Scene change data
********************

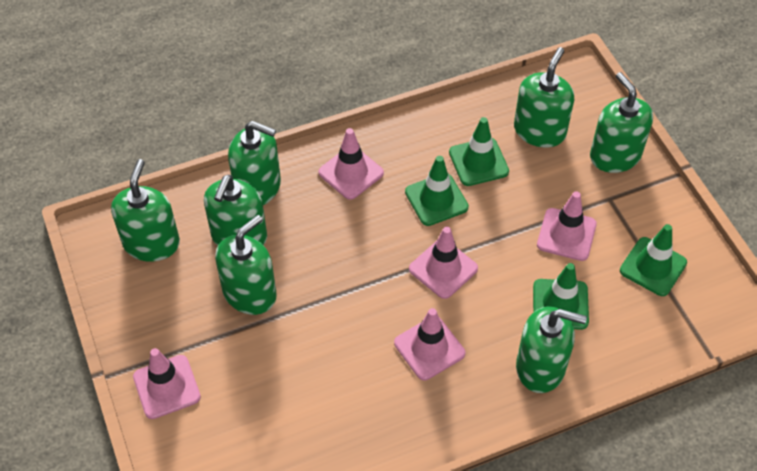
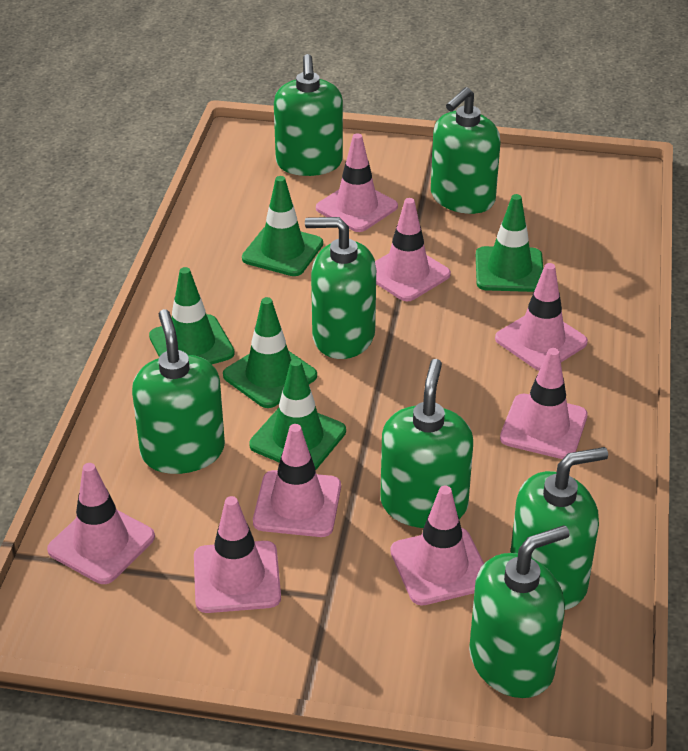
green traffic cone: 4 -> 5
pink traffic cone: 5 -> 8

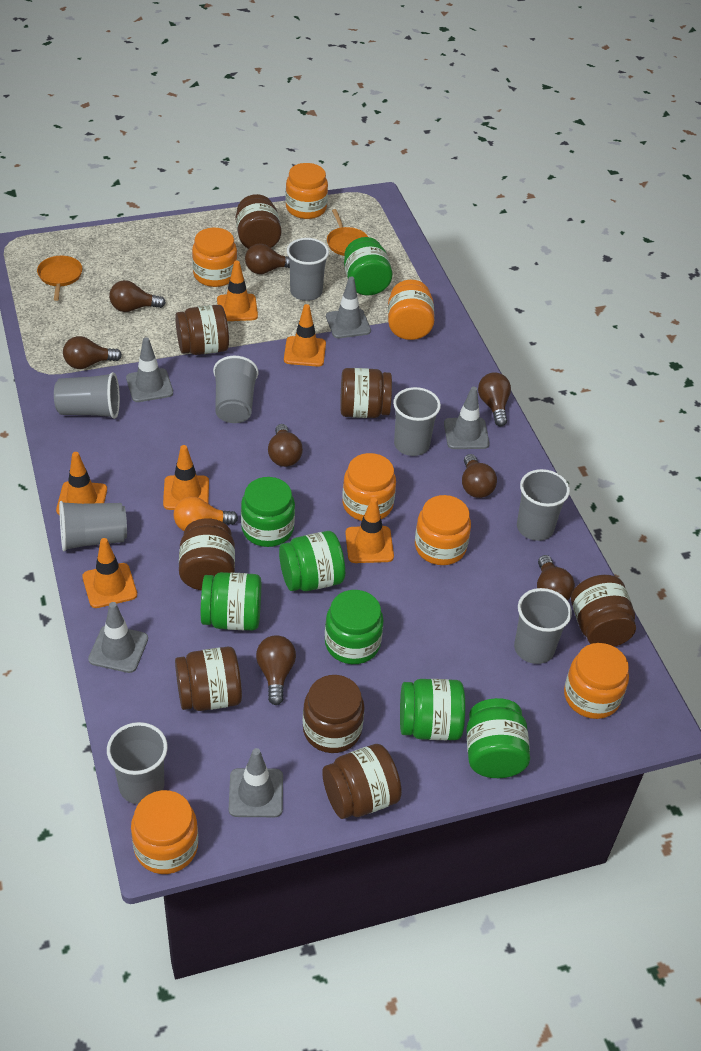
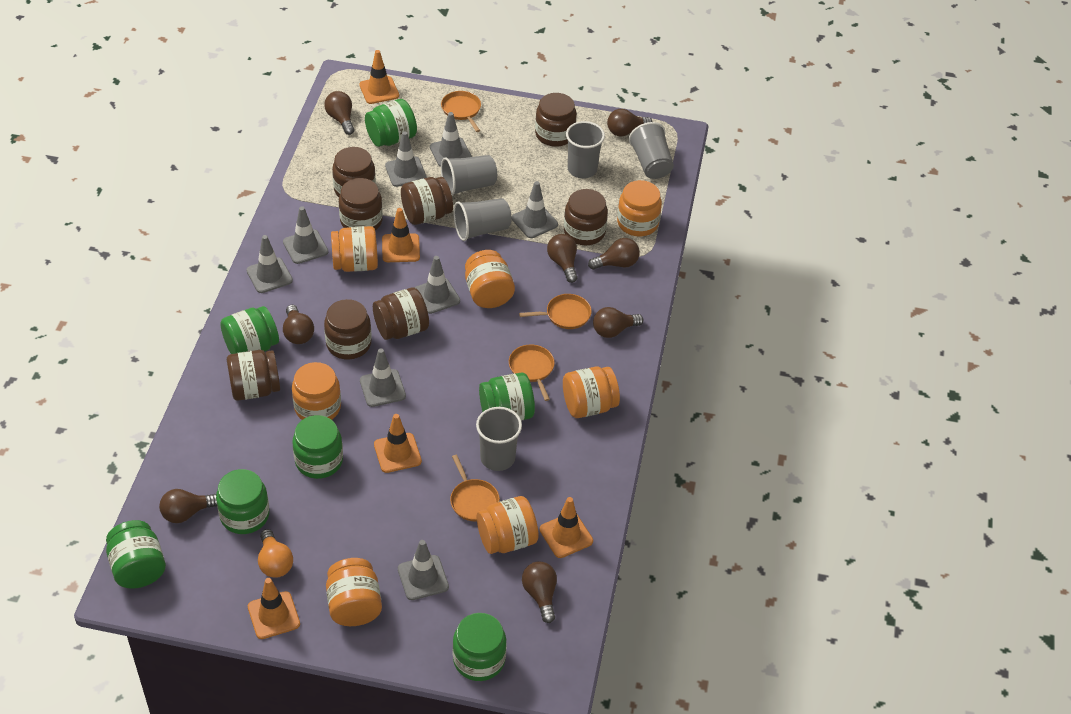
grey cup: 8 -> 5
grey traffic cone: 5 -> 8
orange pan: 2 -> 4
orange traffic cone: 6 -> 5

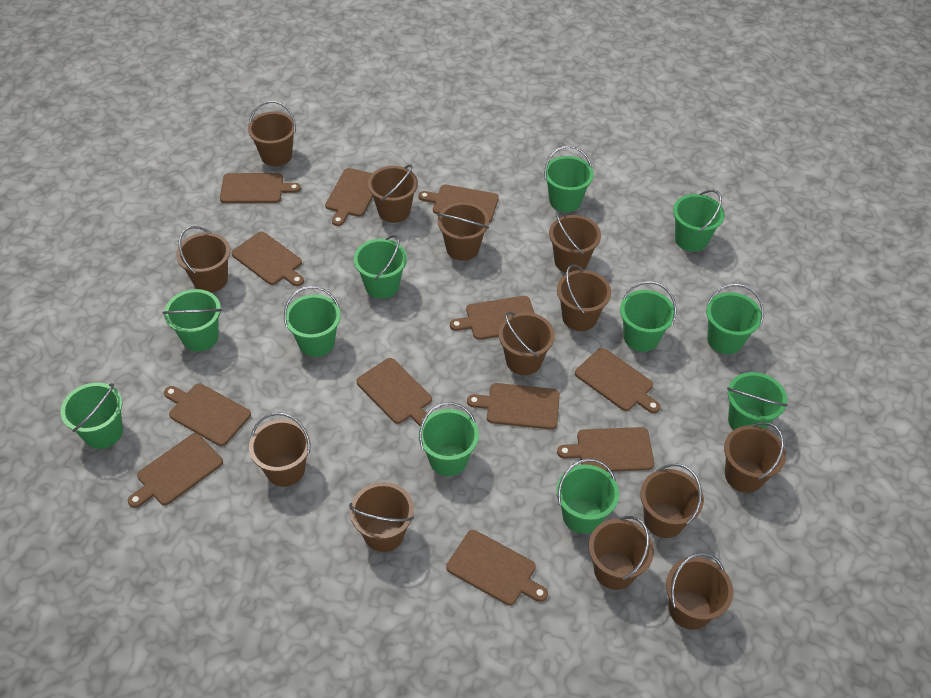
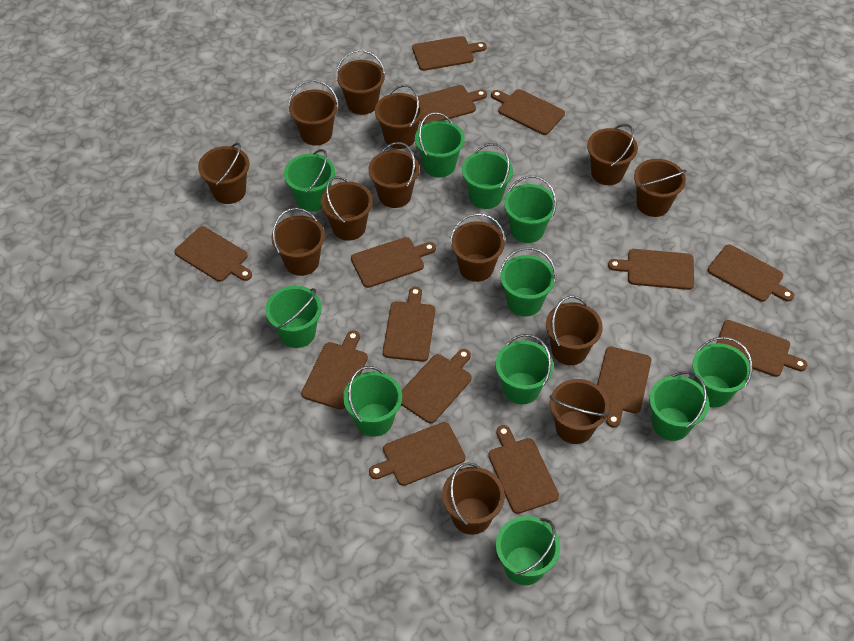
brown cutting board: 12 -> 14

********************

-- ACTIVITY --
Reproduce the records, all of them, word for word; omit the pictures.

-- EXERCISE SOLUTION --
green traffic cone: 4 -> 5
pink traffic cone: 5 -> 8

grey cup: 8 -> 5
grey traffic cone: 5 -> 8
orange pan: 2 -> 4
orange traffic cone: 6 -> 5

brown cutting board: 12 -> 14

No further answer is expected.